PROBLEM. Would you return, word for word, the lines running from the one with "green pawn: 2 -> 1" to the final line of the listing below, pictures omitted?

MATERIAL PROVIDED.

++++++

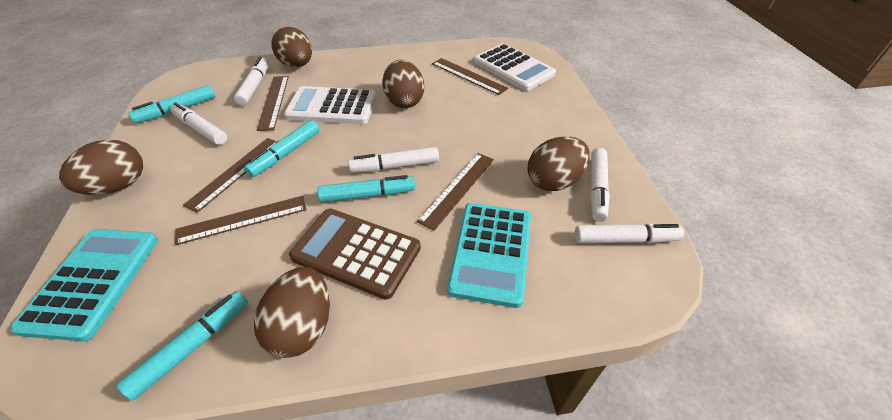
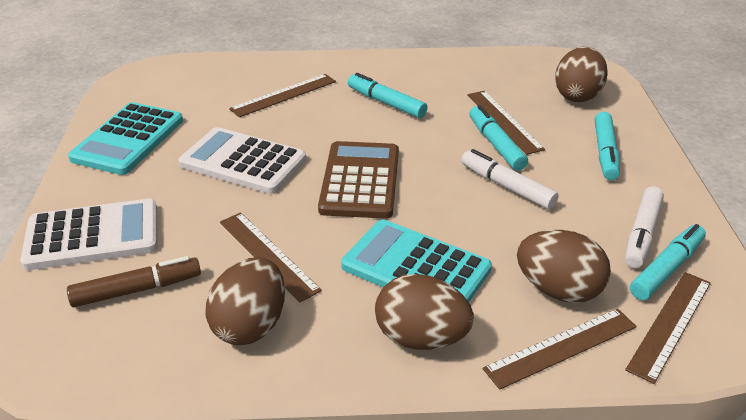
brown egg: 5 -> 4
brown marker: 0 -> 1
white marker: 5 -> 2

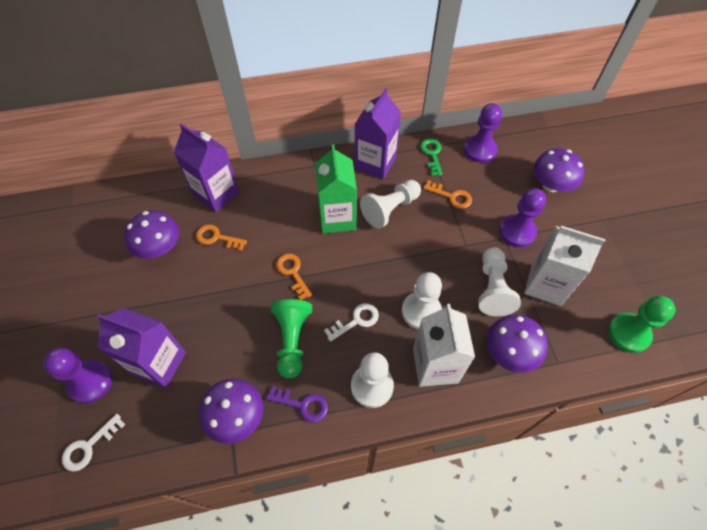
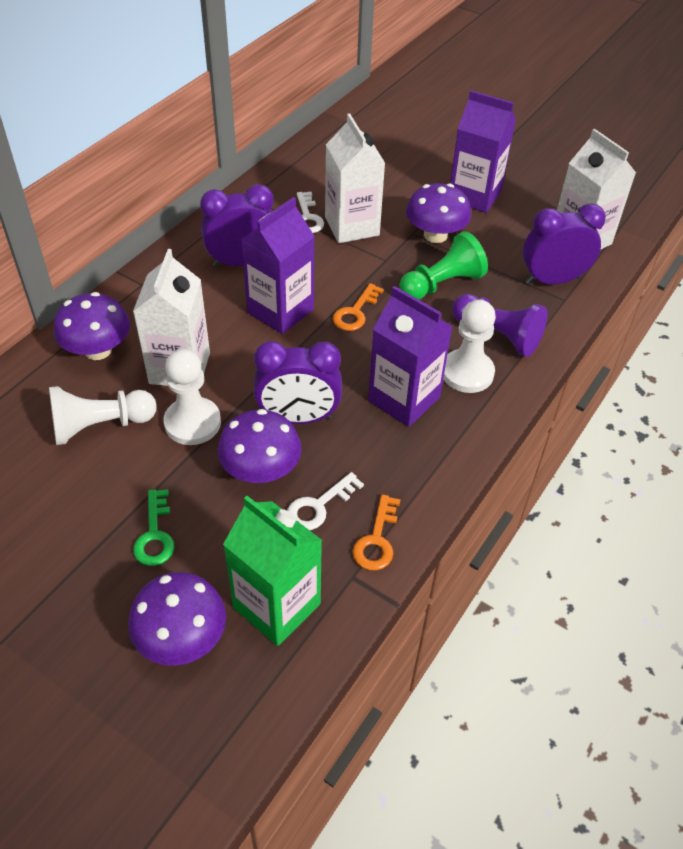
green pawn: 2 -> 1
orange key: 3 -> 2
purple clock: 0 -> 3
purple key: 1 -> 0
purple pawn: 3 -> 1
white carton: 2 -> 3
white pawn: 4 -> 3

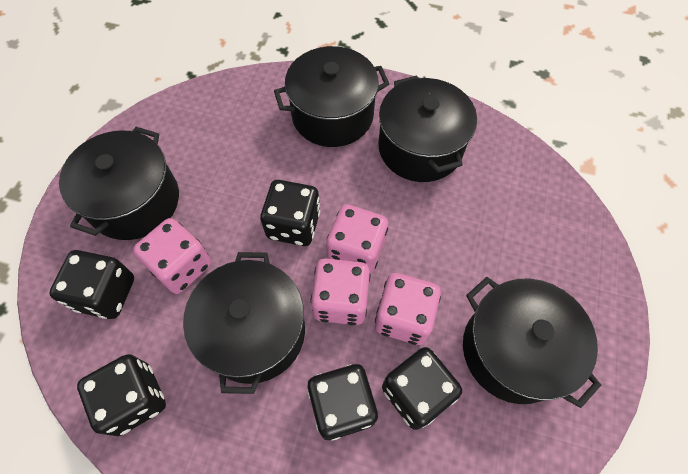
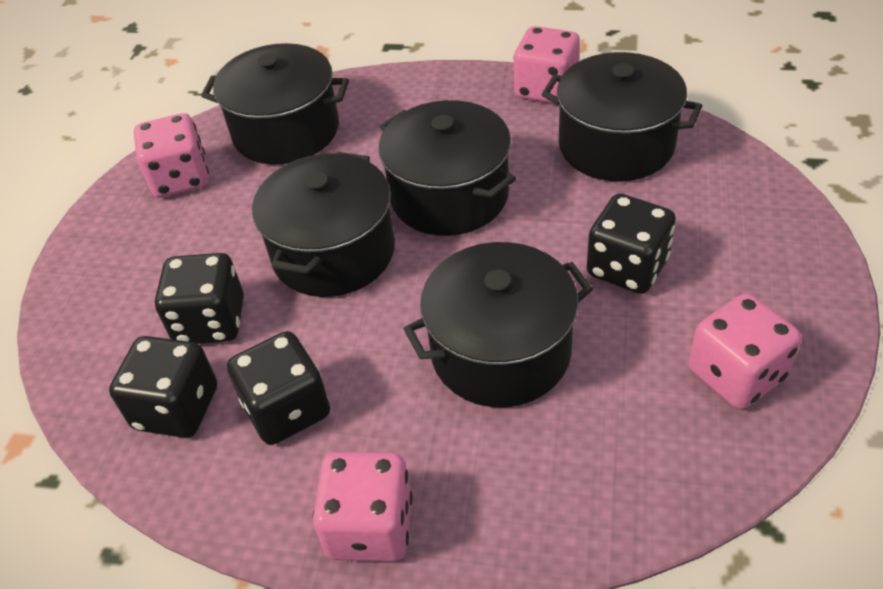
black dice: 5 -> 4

++++++

YOUR SOLUTION.
green pawn: 2 -> 1
orange key: 3 -> 2
purple clock: 0 -> 3
purple key: 1 -> 0
purple pawn: 3 -> 1
white carton: 2 -> 3
white pawn: 4 -> 3

black dice: 5 -> 4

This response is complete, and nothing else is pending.